[[ TASK INPUTS open ]]
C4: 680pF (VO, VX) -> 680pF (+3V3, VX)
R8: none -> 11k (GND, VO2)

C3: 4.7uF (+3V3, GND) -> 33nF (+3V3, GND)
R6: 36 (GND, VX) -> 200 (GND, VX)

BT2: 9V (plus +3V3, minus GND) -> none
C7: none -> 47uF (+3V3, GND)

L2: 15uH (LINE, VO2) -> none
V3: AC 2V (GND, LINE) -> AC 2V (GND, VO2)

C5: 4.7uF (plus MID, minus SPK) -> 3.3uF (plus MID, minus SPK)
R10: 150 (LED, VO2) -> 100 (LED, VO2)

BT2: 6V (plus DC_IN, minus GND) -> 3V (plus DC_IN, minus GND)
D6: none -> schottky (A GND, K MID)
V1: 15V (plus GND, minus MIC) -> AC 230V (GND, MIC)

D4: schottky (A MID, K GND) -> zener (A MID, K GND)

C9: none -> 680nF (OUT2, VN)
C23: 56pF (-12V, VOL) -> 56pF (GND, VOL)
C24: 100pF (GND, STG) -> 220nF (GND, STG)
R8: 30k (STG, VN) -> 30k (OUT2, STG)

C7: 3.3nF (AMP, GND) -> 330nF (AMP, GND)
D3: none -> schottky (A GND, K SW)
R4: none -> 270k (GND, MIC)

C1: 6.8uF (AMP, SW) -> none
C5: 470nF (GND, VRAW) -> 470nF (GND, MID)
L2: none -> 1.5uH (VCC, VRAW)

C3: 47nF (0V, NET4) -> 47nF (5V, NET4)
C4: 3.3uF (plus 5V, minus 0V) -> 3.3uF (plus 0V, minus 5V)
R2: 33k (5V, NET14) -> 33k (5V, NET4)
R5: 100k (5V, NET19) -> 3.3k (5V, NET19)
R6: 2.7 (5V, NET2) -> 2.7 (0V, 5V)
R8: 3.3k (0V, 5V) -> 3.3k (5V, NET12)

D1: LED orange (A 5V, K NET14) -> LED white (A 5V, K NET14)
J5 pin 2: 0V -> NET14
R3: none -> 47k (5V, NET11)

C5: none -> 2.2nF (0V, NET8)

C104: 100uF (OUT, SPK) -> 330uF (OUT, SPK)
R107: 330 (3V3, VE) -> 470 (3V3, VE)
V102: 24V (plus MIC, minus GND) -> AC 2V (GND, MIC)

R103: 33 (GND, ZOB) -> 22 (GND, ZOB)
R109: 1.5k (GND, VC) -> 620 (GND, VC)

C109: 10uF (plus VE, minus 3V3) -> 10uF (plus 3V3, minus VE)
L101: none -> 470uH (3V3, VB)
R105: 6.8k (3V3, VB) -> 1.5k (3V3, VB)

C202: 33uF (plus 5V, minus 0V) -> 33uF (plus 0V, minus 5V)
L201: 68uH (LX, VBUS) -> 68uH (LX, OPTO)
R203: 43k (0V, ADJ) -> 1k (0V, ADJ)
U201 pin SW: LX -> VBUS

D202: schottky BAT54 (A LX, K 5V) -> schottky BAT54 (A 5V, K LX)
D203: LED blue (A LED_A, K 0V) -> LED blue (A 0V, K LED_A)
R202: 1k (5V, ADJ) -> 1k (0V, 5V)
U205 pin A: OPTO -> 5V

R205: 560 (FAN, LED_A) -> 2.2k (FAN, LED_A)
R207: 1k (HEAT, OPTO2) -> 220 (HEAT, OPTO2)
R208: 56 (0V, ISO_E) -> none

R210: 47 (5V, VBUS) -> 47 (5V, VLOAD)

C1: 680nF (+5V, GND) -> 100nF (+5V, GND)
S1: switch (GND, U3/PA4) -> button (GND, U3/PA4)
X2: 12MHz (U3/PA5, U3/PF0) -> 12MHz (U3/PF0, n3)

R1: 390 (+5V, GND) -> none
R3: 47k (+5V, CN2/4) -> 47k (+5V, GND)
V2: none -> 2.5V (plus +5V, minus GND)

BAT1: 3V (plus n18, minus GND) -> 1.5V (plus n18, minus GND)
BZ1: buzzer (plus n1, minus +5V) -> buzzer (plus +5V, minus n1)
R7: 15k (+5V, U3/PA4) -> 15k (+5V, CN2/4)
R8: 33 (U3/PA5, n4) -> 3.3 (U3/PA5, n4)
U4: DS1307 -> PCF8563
[[ TASK INPUTS closed ]]
Could you write out, exactly as they stand, only the lines above that begin at the line with "R103: 33 (GND, ZOB) -> 22 (GND, ZOB)" and stop after the line with "C202: 33uF (plus"?

### [RESULT]
R103: 33 (GND, ZOB) -> 22 (GND, ZOB)
R109: 1.5k (GND, VC) -> 620 (GND, VC)

C109: 10uF (plus VE, minus 3V3) -> 10uF (plus 3V3, minus VE)
L101: none -> 470uH (3V3, VB)
R105: 6.8k (3V3, VB) -> 1.5k (3V3, VB)

C202: 33uF (plus 5V, minus 0V) -> 33uF (plus 0V, minus 5V)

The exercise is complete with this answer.